→ What is expected: Each line of the records that holds "round" should be shown in full.
·····
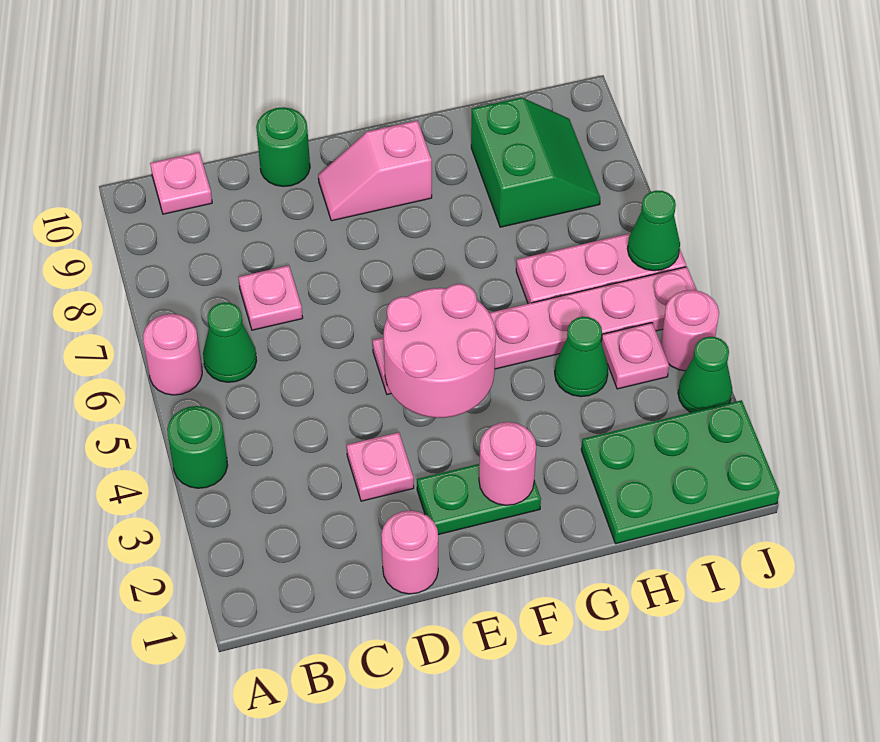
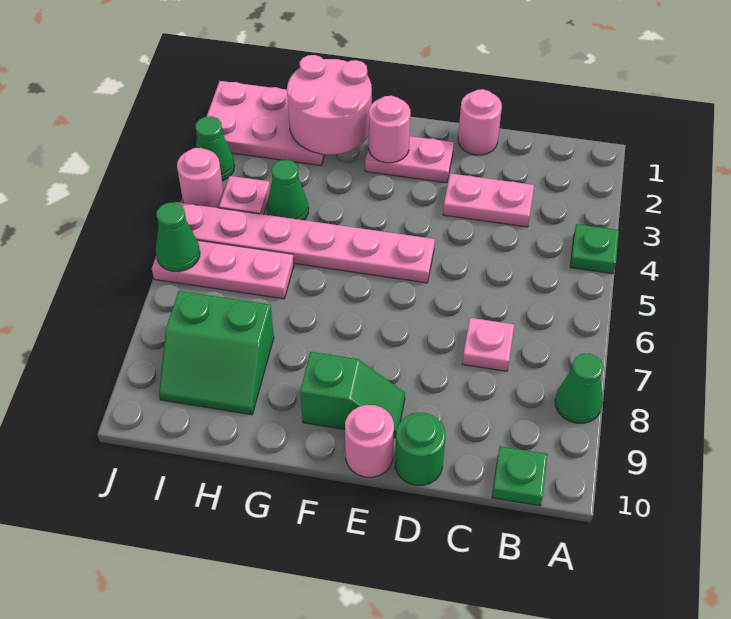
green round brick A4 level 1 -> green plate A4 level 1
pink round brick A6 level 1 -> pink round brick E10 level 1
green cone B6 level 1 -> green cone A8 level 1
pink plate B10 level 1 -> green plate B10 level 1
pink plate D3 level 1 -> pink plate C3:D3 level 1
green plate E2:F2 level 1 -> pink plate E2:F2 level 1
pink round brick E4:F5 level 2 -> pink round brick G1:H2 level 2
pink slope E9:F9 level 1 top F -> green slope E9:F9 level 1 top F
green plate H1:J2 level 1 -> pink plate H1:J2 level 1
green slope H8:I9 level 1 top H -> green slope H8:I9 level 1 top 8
·····
→ Your response:
green round brick A4 level 1 -> green plate A4 level 1
pink round brick A6 level 1 -> pink round brick E10 level 1
pink round brick E4:F5 level 2 -> pink round brick G1:H2 level 2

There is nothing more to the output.